**REQUIREMENT:**
Copy the entries exactly. Their pictures do not belong in the copy.

**SOURCE INFORMATION:**
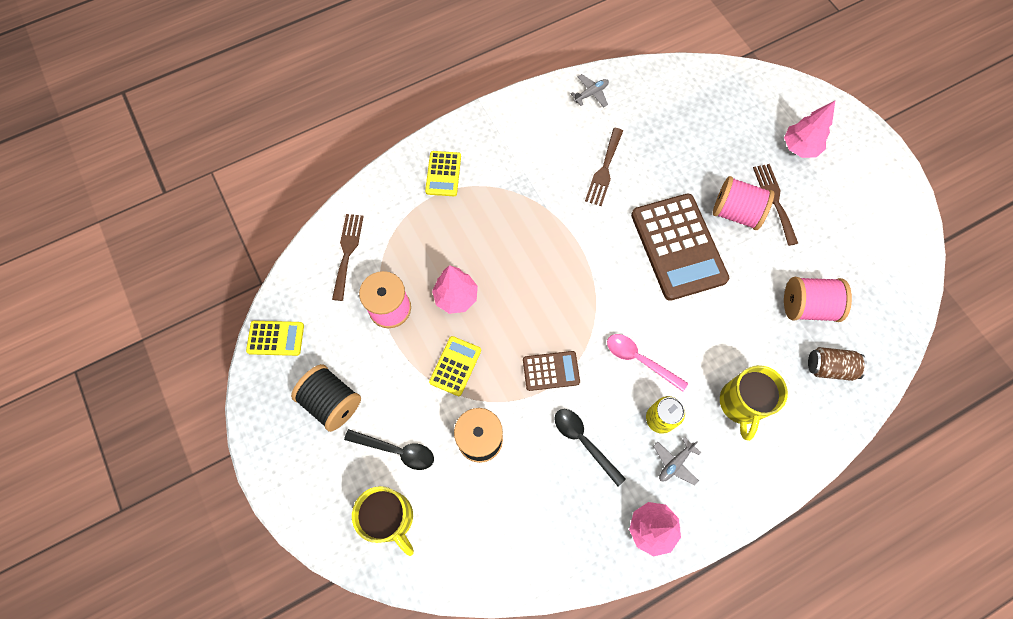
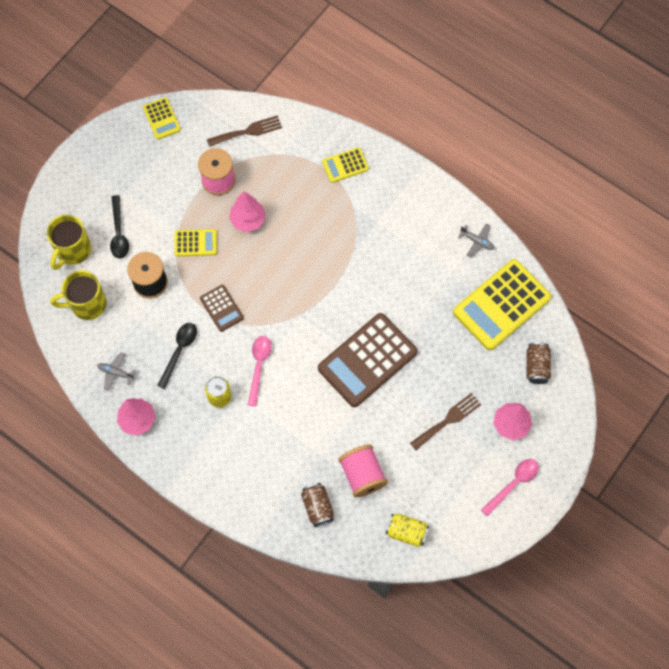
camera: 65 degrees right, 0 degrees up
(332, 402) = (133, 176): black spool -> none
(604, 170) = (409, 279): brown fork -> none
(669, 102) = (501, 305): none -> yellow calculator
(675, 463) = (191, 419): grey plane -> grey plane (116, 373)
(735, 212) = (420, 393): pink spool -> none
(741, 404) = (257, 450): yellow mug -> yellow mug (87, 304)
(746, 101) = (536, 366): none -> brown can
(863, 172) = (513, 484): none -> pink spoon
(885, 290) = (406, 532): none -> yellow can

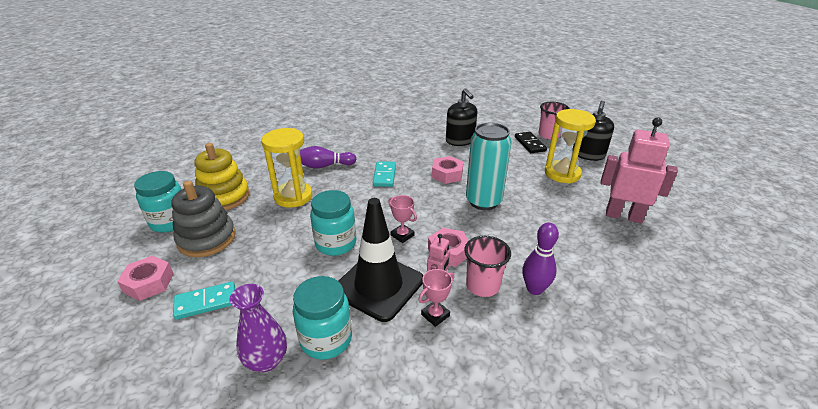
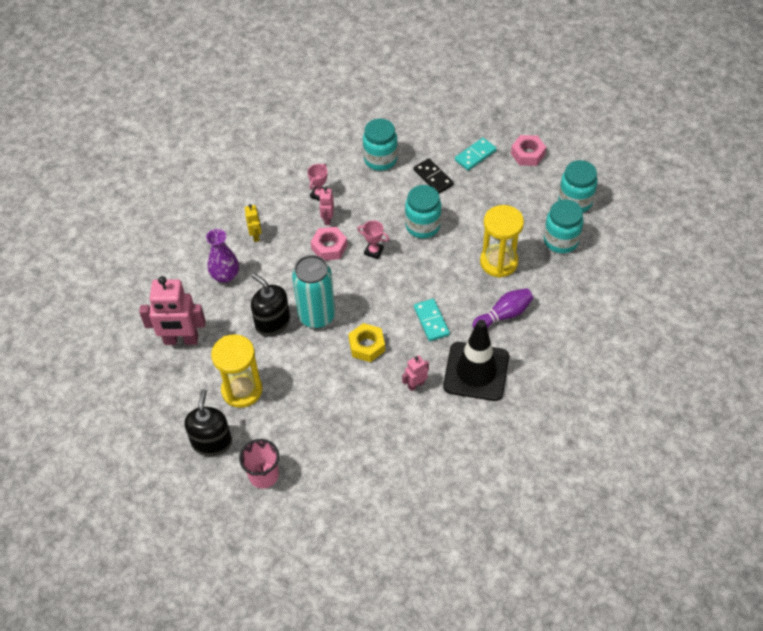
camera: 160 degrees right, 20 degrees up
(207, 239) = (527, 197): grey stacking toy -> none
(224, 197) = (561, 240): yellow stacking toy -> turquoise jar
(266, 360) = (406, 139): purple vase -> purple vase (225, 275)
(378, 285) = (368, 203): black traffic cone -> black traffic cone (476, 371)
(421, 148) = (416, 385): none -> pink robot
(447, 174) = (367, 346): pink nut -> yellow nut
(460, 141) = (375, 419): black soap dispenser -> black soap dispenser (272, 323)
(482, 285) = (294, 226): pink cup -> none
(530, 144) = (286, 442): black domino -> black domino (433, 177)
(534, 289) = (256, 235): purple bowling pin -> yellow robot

**RESULT FOR THIS TASK:**
camera: 65 degrees right, 0 degrees up
(332, 402) = (133, 176): black spool -> none
(604, 170) = (409, 279): brown fork -> none
(669, 102) = (501, 305): none -> yellow calculator
(675, 463) = (191, 419): grey plane -> grey plane (116, 373)
(735, 212) = (420, 393): pink spool -> none
(741, 404) = (257, 450): yellow mug -> yellow mug (87, 304)
(746, 101) = (536, 366): none -> brown can
(863, 172) = (513, 484): none -> pink spoon
(885, 290) = (406, 532): none -> yellow can

camera: 160 degrees right, 20 degrees up
(207, 239) = (527, 197): grey stacking toy -> none
(224, 197) = (561, 240): yellow stacking toy -> turquoise jar
(266, 360) = (406, 139): purple vase -> purple vase (225, 275)
(378, 285) = (368, 203): black traffic cone -> black traffic cone (476, 371)
(421, 148) = (416, 385): none -> pink robot
(447, 174) = (367, 346): pink nut -> yellow nut
(460, 141) = (375, 419): black soap dispenser -> black soap dispenser (272, 323)
(482, 285) = (294, 226): pink cup -> none
(530, 144) = (286, 442): black domino -> black domino (433, 177)
(534, 289) = (256, 235): purple bowling pin -> yellow robot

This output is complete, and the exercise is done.